Top of Dataset records
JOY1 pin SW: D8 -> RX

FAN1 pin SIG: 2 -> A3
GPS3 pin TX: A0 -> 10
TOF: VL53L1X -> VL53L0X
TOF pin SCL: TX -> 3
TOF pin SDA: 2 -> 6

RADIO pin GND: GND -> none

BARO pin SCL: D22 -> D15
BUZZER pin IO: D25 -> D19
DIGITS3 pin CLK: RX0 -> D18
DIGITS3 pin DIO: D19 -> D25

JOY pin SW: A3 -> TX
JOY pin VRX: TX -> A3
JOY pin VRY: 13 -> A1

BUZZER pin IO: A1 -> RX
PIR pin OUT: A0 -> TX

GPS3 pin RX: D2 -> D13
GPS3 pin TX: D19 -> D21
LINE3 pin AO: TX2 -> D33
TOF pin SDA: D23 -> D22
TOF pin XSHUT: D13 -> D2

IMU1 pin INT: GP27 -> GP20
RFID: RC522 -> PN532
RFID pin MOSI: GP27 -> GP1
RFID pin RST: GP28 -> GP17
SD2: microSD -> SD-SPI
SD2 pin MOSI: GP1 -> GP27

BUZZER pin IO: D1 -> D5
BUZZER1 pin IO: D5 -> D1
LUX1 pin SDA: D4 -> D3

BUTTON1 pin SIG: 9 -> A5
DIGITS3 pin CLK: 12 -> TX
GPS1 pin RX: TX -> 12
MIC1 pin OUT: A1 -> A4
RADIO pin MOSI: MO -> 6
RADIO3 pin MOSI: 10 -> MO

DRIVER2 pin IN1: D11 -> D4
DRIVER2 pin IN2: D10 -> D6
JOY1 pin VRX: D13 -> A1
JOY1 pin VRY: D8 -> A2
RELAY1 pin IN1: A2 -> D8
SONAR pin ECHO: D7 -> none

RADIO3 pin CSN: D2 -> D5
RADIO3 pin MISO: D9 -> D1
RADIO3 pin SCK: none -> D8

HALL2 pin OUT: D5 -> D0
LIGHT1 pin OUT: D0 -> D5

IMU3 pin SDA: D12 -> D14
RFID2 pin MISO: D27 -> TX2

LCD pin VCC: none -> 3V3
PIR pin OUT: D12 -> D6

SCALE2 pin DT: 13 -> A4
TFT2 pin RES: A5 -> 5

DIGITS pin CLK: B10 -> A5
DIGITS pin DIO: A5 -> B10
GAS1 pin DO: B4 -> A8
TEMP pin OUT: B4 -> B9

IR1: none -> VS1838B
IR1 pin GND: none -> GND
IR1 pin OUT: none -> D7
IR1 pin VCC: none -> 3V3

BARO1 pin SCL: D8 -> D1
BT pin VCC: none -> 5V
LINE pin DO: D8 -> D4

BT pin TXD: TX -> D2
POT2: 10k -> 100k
Bottom of Dataset records
Please copy all of the data above exactly.

JOY1 pin SW: D8 -> RX

FAN1 pin SIG: 2 -> A3
GPS3 pin TX: A0 -> 10
TOF: VL53L1X -> VL53L0X
TOF pin SCL: TX -> 3
TOF pin SDA: 2 -> 6

RADIO pin GND: GND -> none

BARO pin SCL: D22 -> D15
BUZZER pin IO: D25 -> D19
DIGITS3 pin CLK: RX0 -> D18
DIGITS3 pin DIO: D19 -> D25

JOY pin SW: A3 -> TX
JOY pin VRX: TX -> A3
JOY pin VRY: 13 -> A1

BUZZER pin IO: A1 -> RX
PIR pin OUT: A0 -> TX

GPS3 pin RX: D2 -> D13
GPS3 pin TX: D19 -> D21
LINE3 pin AO: TX2 -> D33
TOF pin SDA: D23 -> D22
TOF pin XSHUT: D13 -> D2

IMU1 pin INT: GP27 -> GP20
RFID: RC522 -> PN532
RFID pin MOSI: GP27 -> GP1
RFID pin RST: GP28 -> GP17
SD2: microSD -> SD-SPI
SD2 pin MOSI: GP1 -> GP27

BUZZER pin IO: D1 -> D5
BUZZER1 pin IO: D5 -> D1
LUX1 pin SDA: D4 -> D3

BUTTON1 pin SIG: 9 -> A5
DIGITS3 pin CLK: 12 -> TX
GPS1 pin RX: TX -> 12
MIC1 pin OUT: A1 -> A4
RADIO pin MOSI: MO -> 6
RADIO3 pin MOSI: 10 -> MO

DRIVER2 pin IN1: D11 -> D4
DRIVER2 pin IN2: D10 -> D6
JOY1 pin VRX: D13 -> A1
JOY1 pin VRY: D8 -> A2
RELAY1 pin IN1: A2 -> D8
SONAR pin ECHO: D7 -> none

RADIO3 pin CSN: D2 -> D5
RADIO3 pin MISO: D9 -> D1
RADIO3 pin SCK: none -> D8

HALL2 pin OUT: D5 -> D0
LIGHT1 pin OUT: D0 -> D5

IMU3 pin SDA: D12 -> D14
RFID2 pin MISO: D27 -> TX2

LCD pin VCC: none -> 3V3
PIR pin OUT: D12 -> D6

SCALE2 pin DT: 13 -> A4
TFT2 pin RES: A5 -> 5

DIGITS pin CLK: B10 -> A5
DIGITS pin DIO: A5 -> B10
GAS1 pin DO: B4 -> A8
TEMP pin OUT: B4 -> B9

IR1: none -> VS1838B
IR1 pin GND: none -> GND
IR1 pin OUT: none -> D7
IR1 pin VCC: none -> 3V3

BARO1 pin SCL: D8 -> D1
BT pin VCC: none -> 5V
LINE pin DO: D8 -> D4

BT pin TXD: TX -> D2
POT2: 10k -> 100k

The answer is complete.